# [Aim of the exercise]
Retype exactly the lines from the one containing "purple circle: (75, 250)" through the last line of the records below, including both, and leave out any pictures.

=== Section Start ===

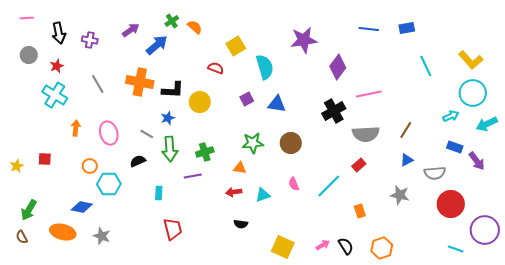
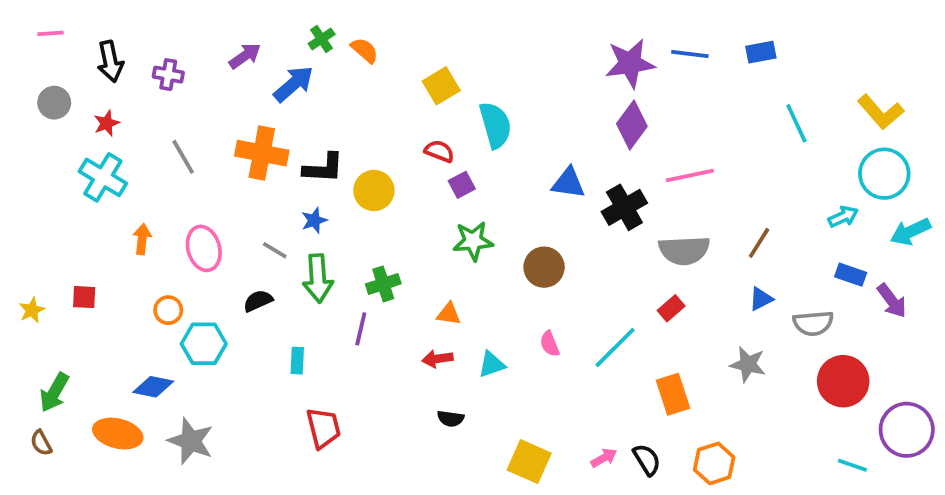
purple star: (304, 40) -> (630, 63), moved
red semicircle: (216, 68) -> (439, 151), moved
blue triangle: (277, 104) -> (568, 183), moved
green star: (253, 143) -> (473, 241), moved
purple line: (193, 176) -> (361, 329), turned -66
orange rectangle: (360, 211) -> (673, 394), size x1.5
gray star: (102, 236) -> (191, 441), size x1.4

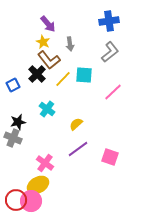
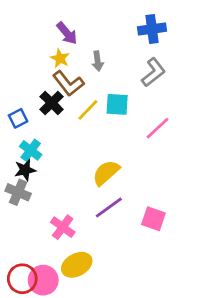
cyan cross: (47, 109) -> (31, 150), moved
yellow semicircle: (76, 124) -> (106, 173), size x1.5
yellow ellipse: (38, 185) -> (77, 265), moved

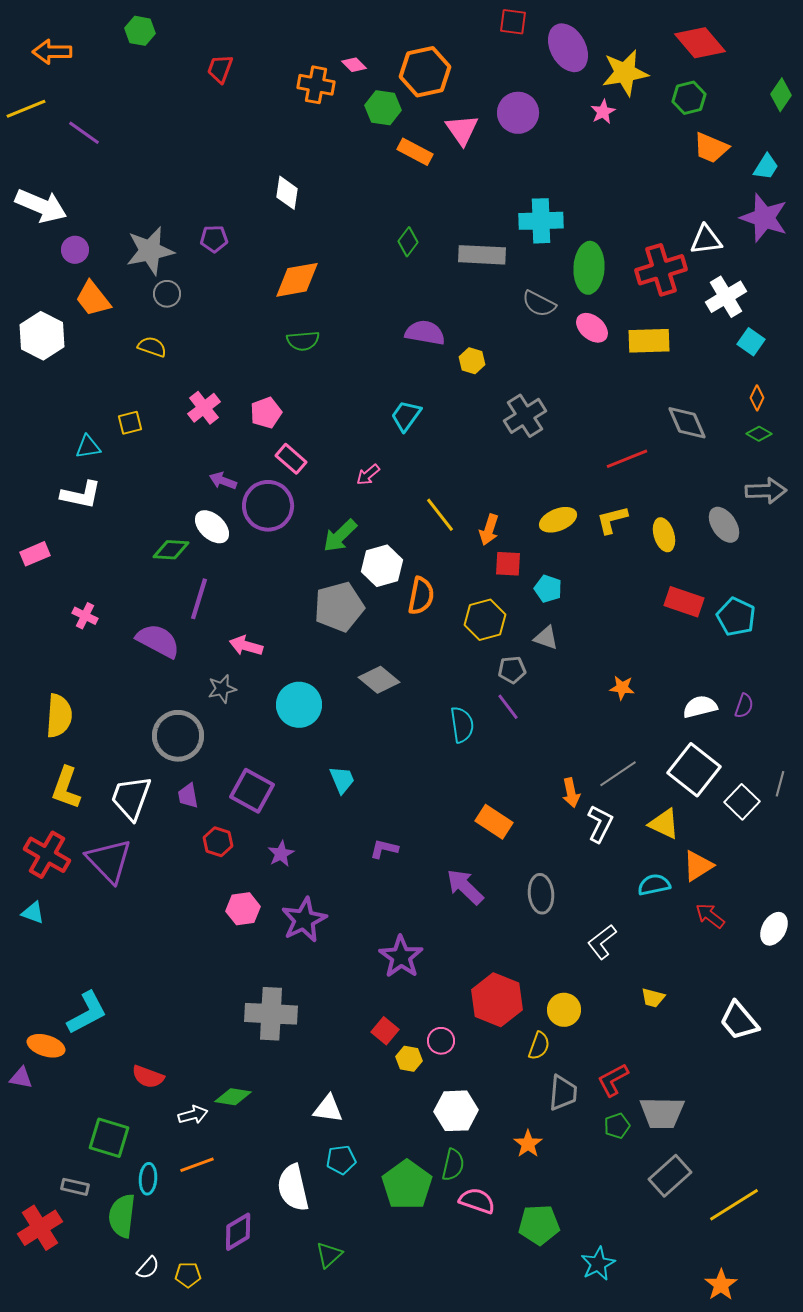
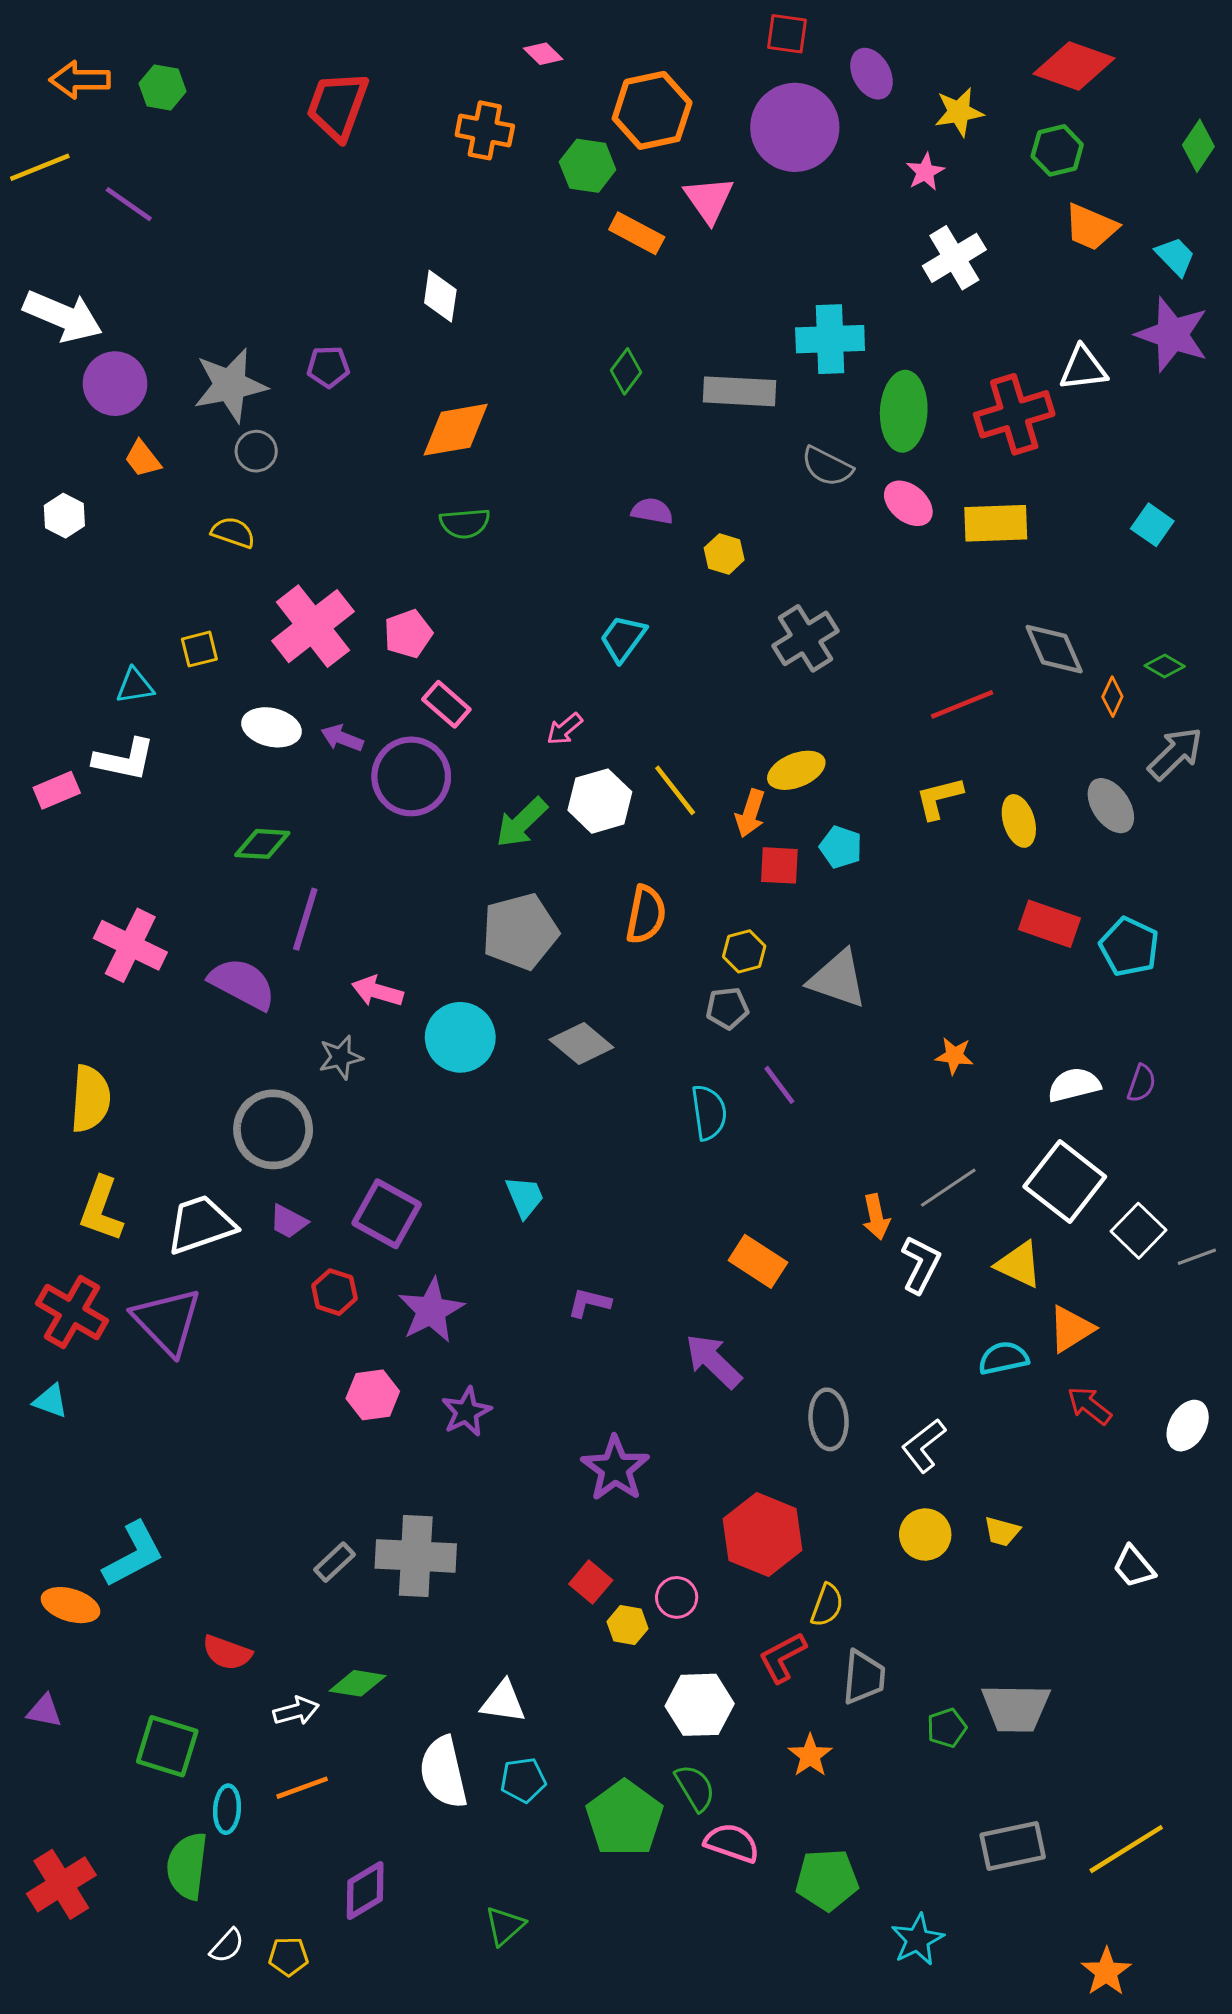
green hexagon: (140, 31) -> (163, 87), moved
red diamond: (700, 43) -> (1074, 66), turned -30
purple ellipse: (568, 48) -> (871, 74), size x0.7
pink diamond: (354, 65) -> (543, 54), moved
red trapezoid: (220, 69) -> (337, 106), size x1.6
yellow star: (625, 73) -> (959, 112), size x0.7
purple circle: (518, 113) -> (795, 127), moved, size x1.4
cyan trapezoid: (766, 167) -> (1175, 256), turned -76
purple circle: (75, 250) -> (115, 384), size x1.5
white cross: (726, 297) -> (954, 258), moved
orange trapezoid: (93, 299) -> (143, 459), size x0.7
purple semicircle: (425, 333) -> (652, 511), size x0.7
white hexagon: (42, 336) -> (64, 516), size x0.6
orange diamond: (757, 398) -> (1112, 697), moved
pink cross: (204, 408) -> (313, 626), size x1.6
gray arrow: (766, 491) -> (1175, 753), turned -42
yellow ellipse: (558, 520) -> (796, 770), moved
white ellipse: (212, 527) -> (272, 727), moved, turned -30
pink rectangle: (35, 554) -> (57, 790), moved
white hexagon: (382, 566) -> (600, 801), moved
cyan pentagon: (548, 589) -> (841, 847), moved
pink cross: (85, 616) -> (130, 945), size x1.8
yellow hexagon: (485, 620) -> (744, 951), size x0.7
gray triangle: (546, 638) -> (838, 979), size x1.6
gray pentagon: (512, 670) -> (727, 1008), moved
cyan circle: (299, 705) -> (460, 1037), moved
gray line: (780, 784) -> (1197, 1257), moved, turned 55
purple trapezoid: (188, 796) -> (288, 1221), turned -52
white trapezoid: (131, 798) -> (201, 1225), turned 51
purple star: (281, 854) -> (431, 1310), size x1.6
gray ellipse: (541, 894) -> (829, 1419), moved
purple star: (304, 920) -> (466, 1412), size x0.7
yellow circle: (564, 1010) -> (925, 1534), moved
white trapezoid: (739, 1021) -> (1134, 1567), size x0.7
purple triangle: (21, 1078) -> (44, 1711), moved
red L-shape: (613, 1080) -> (782, 1657), moved
green semicircle: (453, 1165) -> (695, 1788), turned -44
gray rectangle: (670, 1176) -> (1013, 1846), moved, turned 30
gray rectangle: (75, 1187) -> (334, 1562), moved, turned -56
white semicircle: (293, 1188) -> (443, 1772), moved

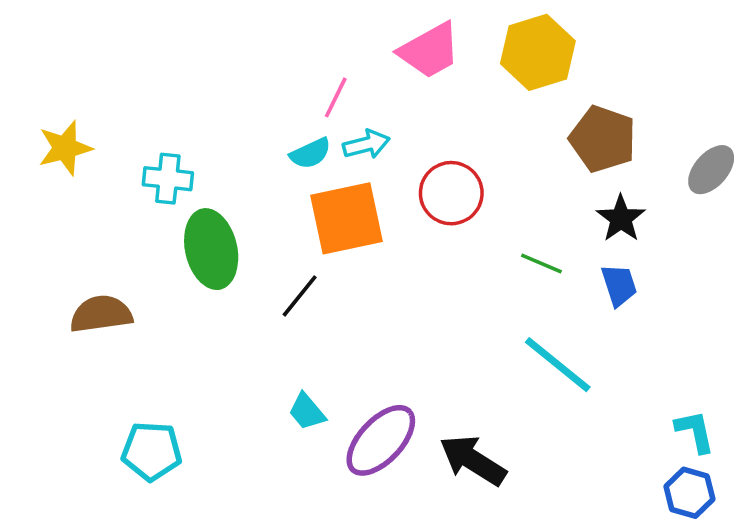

=== Section End ===

# [Completed exercise]
purple circle: (75, 250) -> (115, 384), size x1.5
white cross: (726, 297) -> (954, 258), moved
orange trapezoid: (93, 299) -> (143, 459), size x0.7
purple semicircle: (425, 333) -> (652, 511), size x0.7
white hexagon: (42, 336) -> (64, 516), size x0.6
orange diamond: (757, 398) -> (1112, 697), moved
pink cross: (204, 408) -> (313, 626), size x1.6
gray arrow: (766, 491) -> (1175, 753), turned -42
yellow ellipse: (558, 520) -> (796, 770), moved
white ellipse: (212, 527) -> (272, 727), moved, turned -30
pink rectangle: (35, 554) -> (57, 790), moved
white hexagon: (382, 566) -> (600, 801), moved
cyan pentagon: (548, 589) -> (841, 847), moved
pink cross: (85, 616) -> (130, 945), size x1.8
yellow hexagon: (485, 620) -> (744, 951), size x0.7
gray triangle: (546, 638) -> (838, 979), size x1.6
gray pentagon: (512, 670) -> (727, 1008), moved
cyan circle: (299, 705) -> (460, 1037), moved
gray line: (780, 784) -> (1197, 1257), moved, turned 55
purple trapezoid: (188, 796) -> (288, 1221), turned -52
white trapezoid: (131, 798) -> (201, 1225), turned 51
purple star: (281, 854) -> (431, 1310), size x1.6
gray ellipse: (541, 894) -> (829, 1419), moved
purple star: (304, 920) -> (466, 1412), size x0.7
yellow circle: (564, 1010) -> (925, 1534), moved
white trapezoid: (739, 1021) -> (1134, 1567), size x0.7
purple triangle: (21, 1078) -> (44, 1711), moved
red L-shape: (613, 1080) -> (782, 1657), moved
green semicircle: (453, 1165) -> (695, 1788), turned -44
gray rectangle: (670, 1176) -> (1013, 1846), moved, turned 30
gray rectangle: (75, 1187) -> (334, 1562), moved, turned -56
white semicircle: (293, 1188) -> (443, 1772), moved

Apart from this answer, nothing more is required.